[Coordinate-based object records]
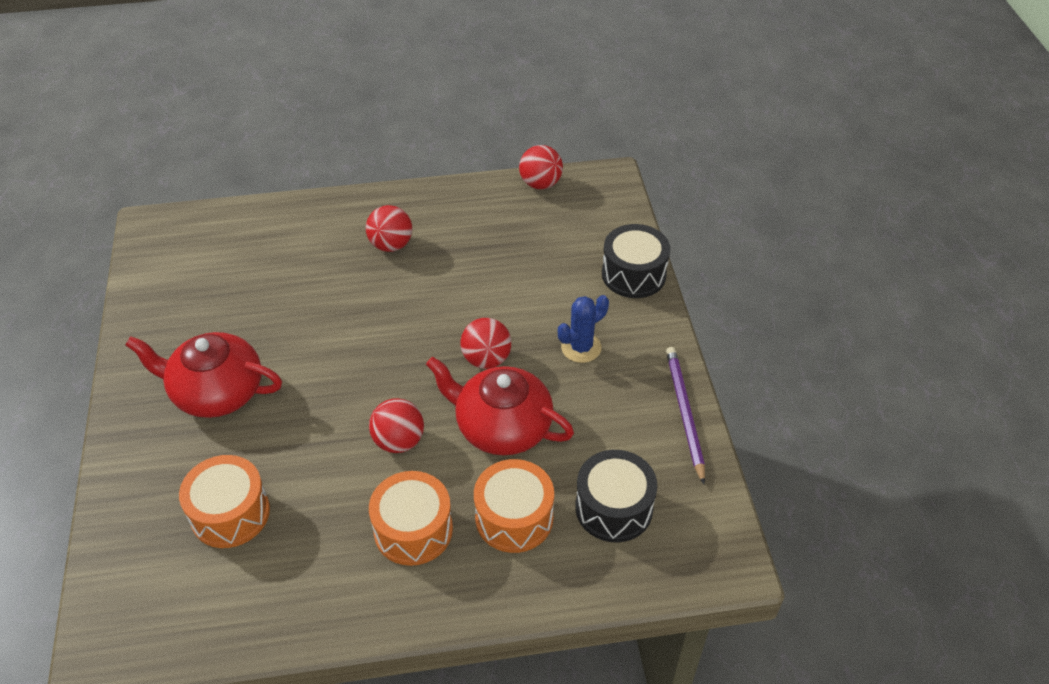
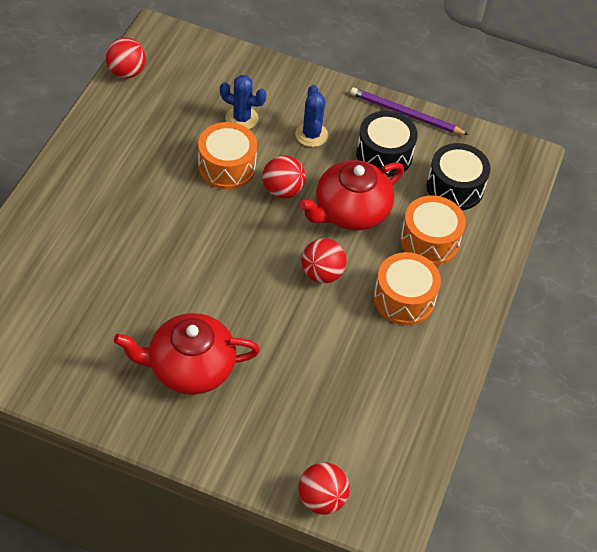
camera: 65 degrees left, 5 degrees up
(216, 392) = (190, 367): red teapot -> red teapot turned 45 degrees clockwise
(230, 513) = (318, 401): orange drum -> orange drum (227, 167)
(391, 245) = (116, 191): red ball -> red ball (321, 499)
(555, 285) = (241, 118): none -> blue cactus
(633, 274) = (265, 72): black drum -> black drum (384, 155)

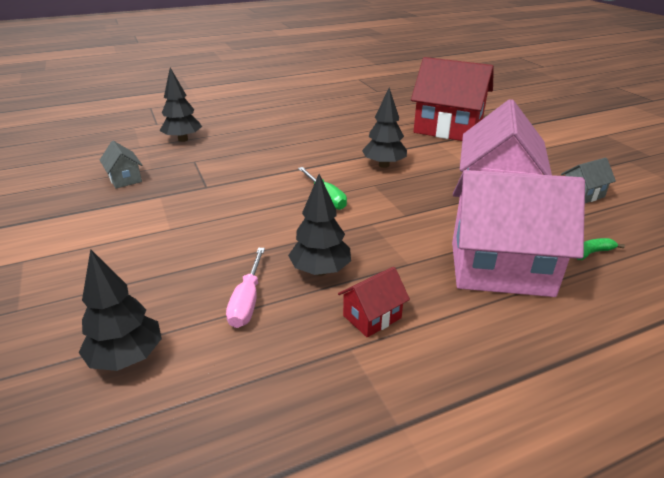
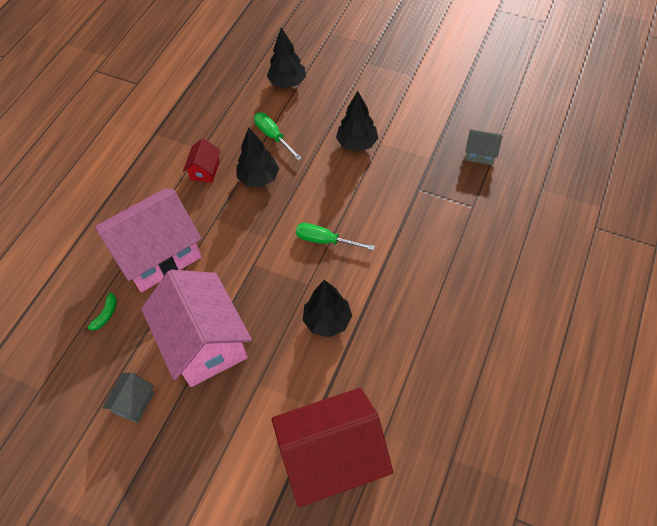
camera: 140 degrees right, 25 degrees up
(183, 139) = (530, 224): black tree -> black tree (357, 144)
(247, 301) = (273, 136): pink screwdriver -> green screwdriver

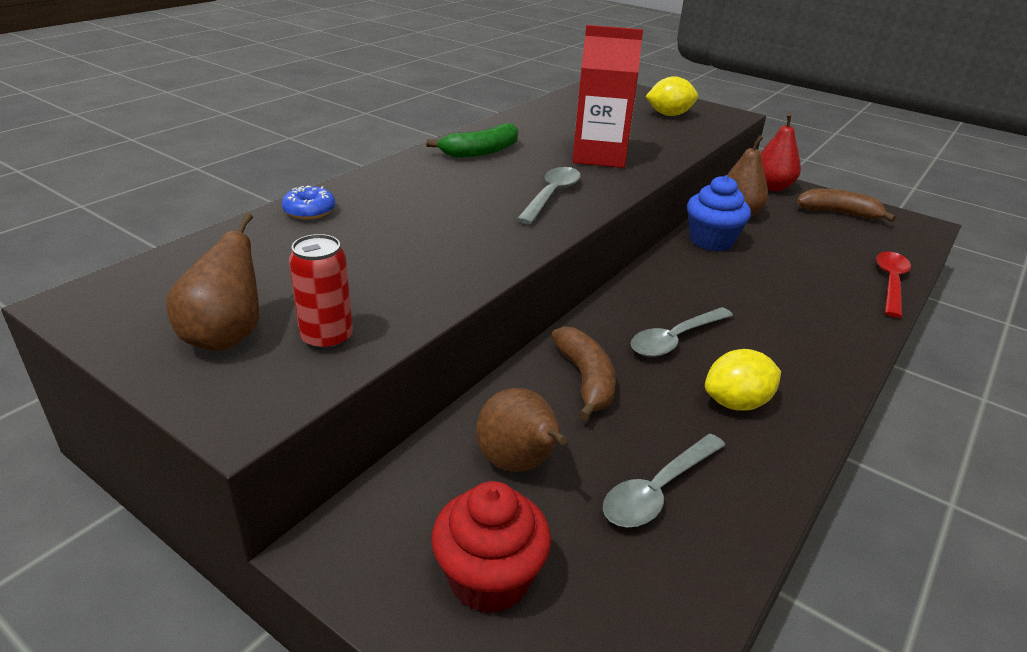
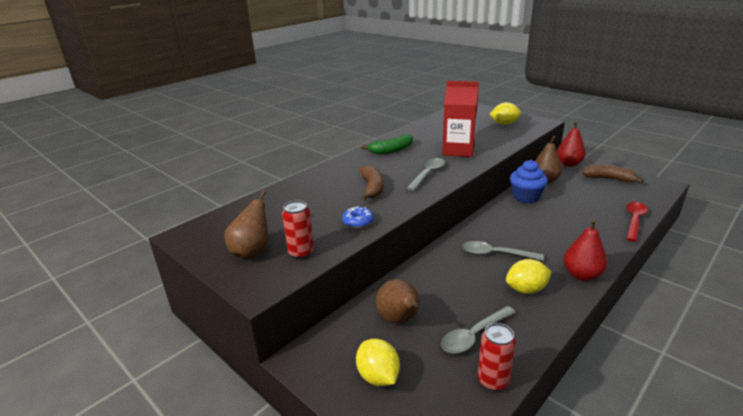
camera: 10 degrees right, 5 degrees down
(309, 211) = (297, 186): blue donut -> blue donut (358, 222)
(489, 578) = (378, 376): red cupcake -> yellow lemon
(585, 380) = (441, 276): brown banana -> brown banana (372, 188)
(675, 339) = (495, 254): grey spoon -> grey spoon turned 45 degrees clockwise
(703, 577) = (493, 380): none -> red can
(824, 376) = (581, 275): none -> red pear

__Exercise objective__:
Among the lines above, find the ones containing "right" and copy them.

__Result of the task__:
camera: 140 degrees right, 25 degrees up
camera: 10 degrees right, 5 degrees down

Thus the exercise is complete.